HOW TO COMPLETE THIS TASK. Report all lines of the data below that hold the word "none".

STORED DATA.
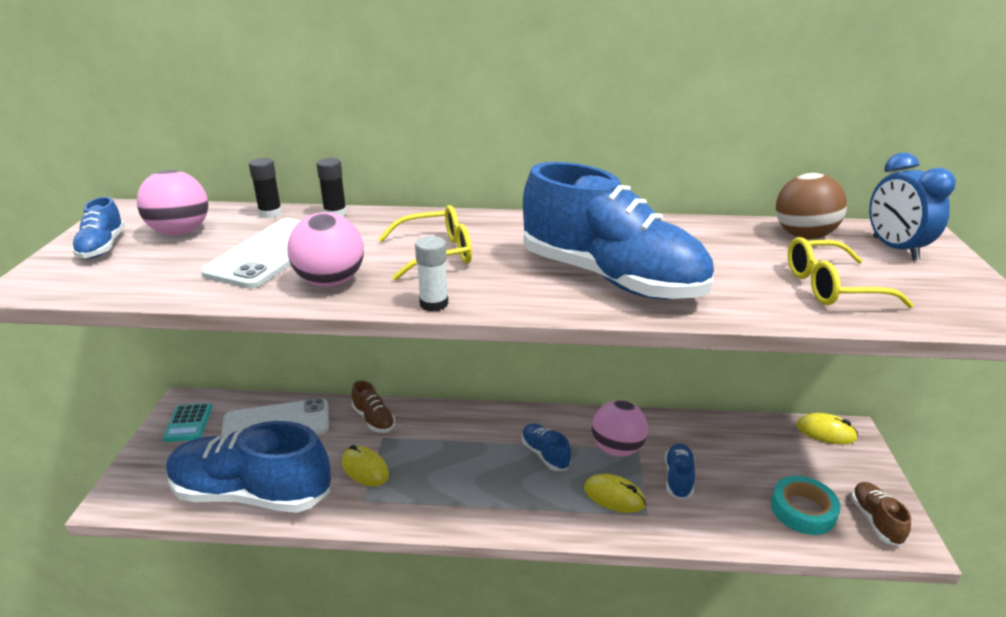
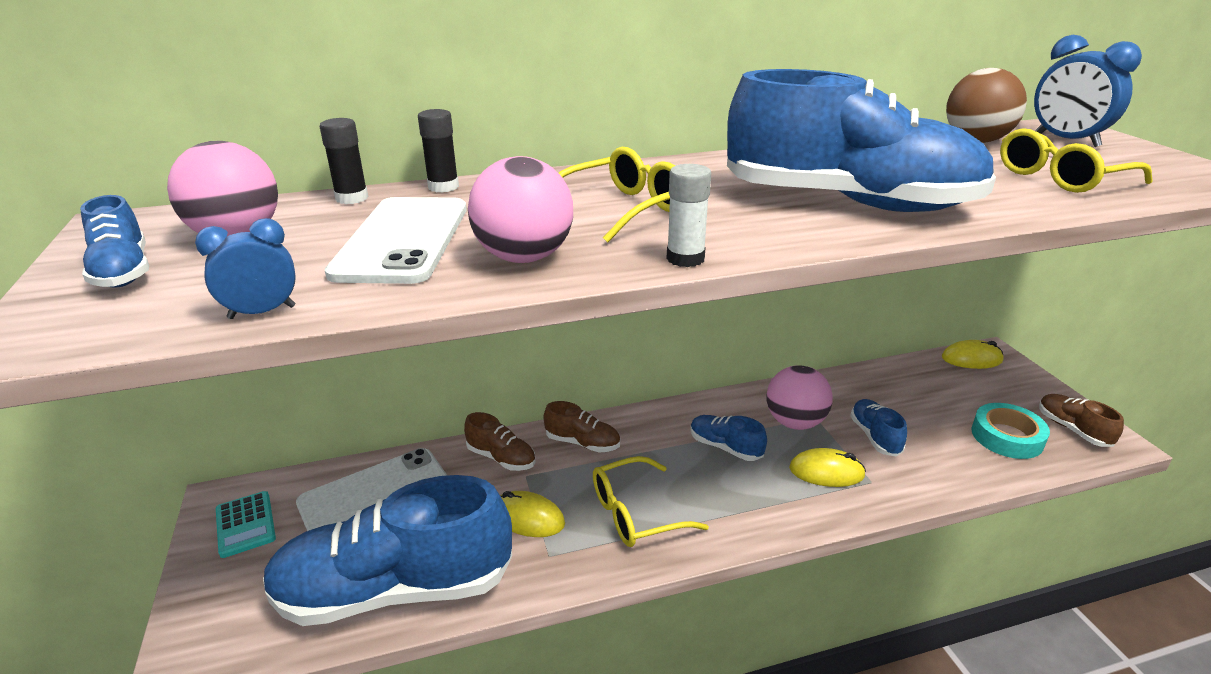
camera: 20 degrees left, 0 degrees up
none -> blue clock [195,218,296,319]
none -> brown shoe [544,401,620,452]
none -> yellow glasses [593,456,709,547]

ANSWER BELOW.
none -> blue clock [195,218,296,319]
none -> brown shoe [544,401,620,452]
none -> yellow glasses [593,456,709,547]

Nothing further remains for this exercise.